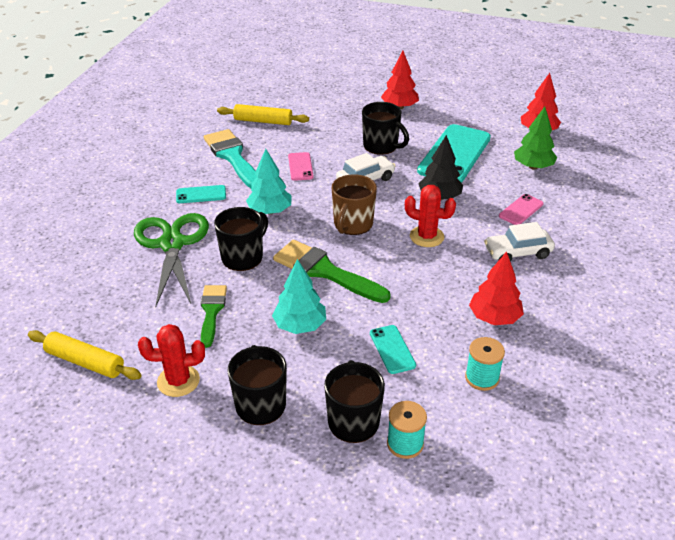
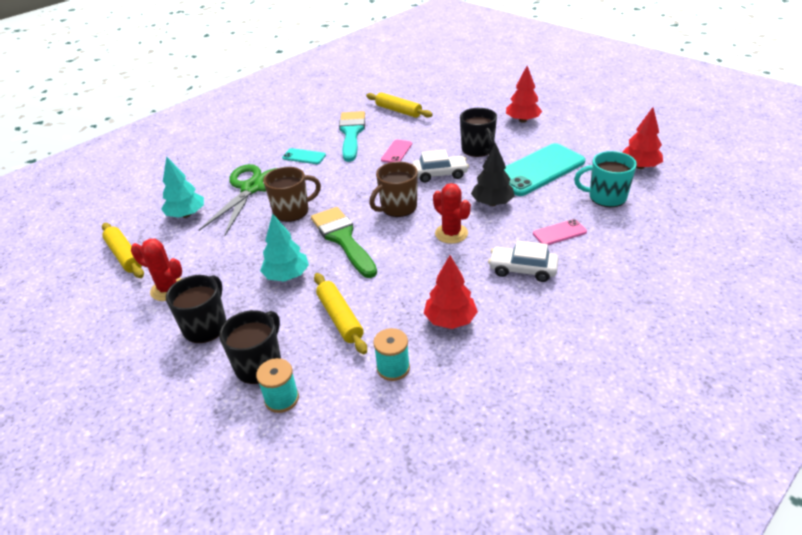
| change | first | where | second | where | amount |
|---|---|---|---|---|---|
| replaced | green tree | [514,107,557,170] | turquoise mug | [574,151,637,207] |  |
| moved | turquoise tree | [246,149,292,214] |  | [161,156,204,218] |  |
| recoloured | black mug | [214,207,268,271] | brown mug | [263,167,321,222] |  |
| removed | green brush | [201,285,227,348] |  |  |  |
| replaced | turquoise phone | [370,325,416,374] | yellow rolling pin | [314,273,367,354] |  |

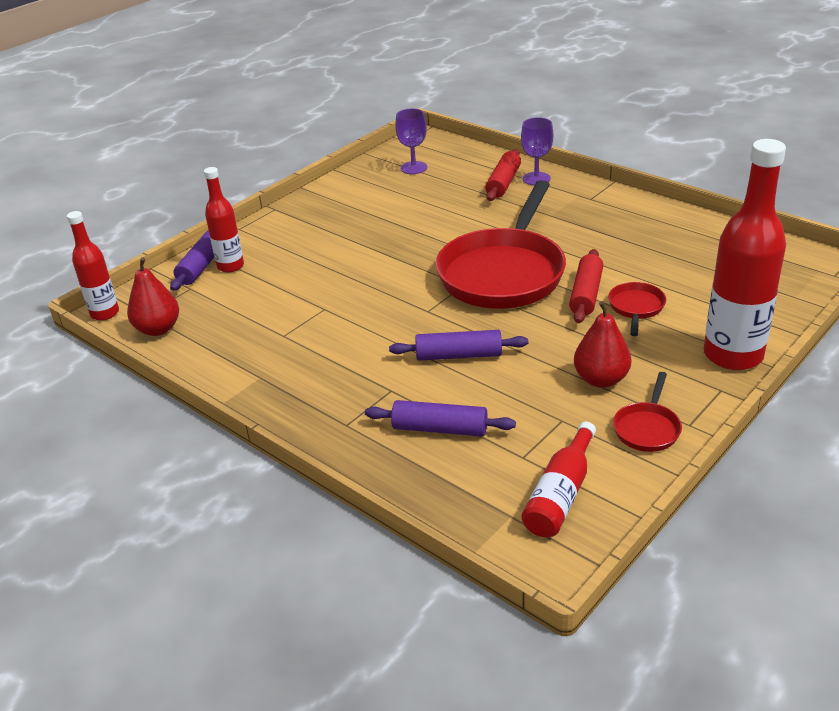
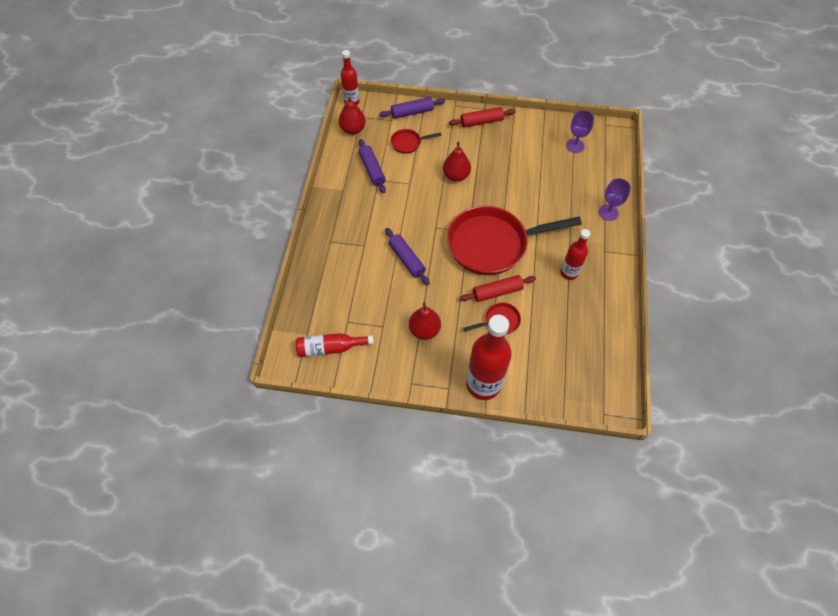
| change | first | where | second | where | amount |
|---|---|---|---|---|---|
| moved | red rolling pin | [485,149,521,201] |  | [449,107,516,127] |  |
| moved | red bottle | [204,167,244,273] |  | [560,229,590,280] |  |
| moved | red pan | [613,372,682,452] |  | [391,129,441,154] |  |
| moved | purple rolling pin | [365,400,516,436] |  | [359,139,386,193] |  |
| added |  |  | red pear | [443,142,471,182] |  |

┄┄┄┄┄┄

§ **Work request**:
Could you output exactly the lines from the one containing "pan | [613,372,682,452]" to the end of the entries above, both included, and no others?

§ **The answer**:
| moved | red pan | [613,372,682,452] |  | [391,129,441,154] |  |
| moved | purple rolling pin | [365,400,516,436] |  | [359,139,386,193] |  |
| added |  |  | red pear | [443,142,471,182] |  |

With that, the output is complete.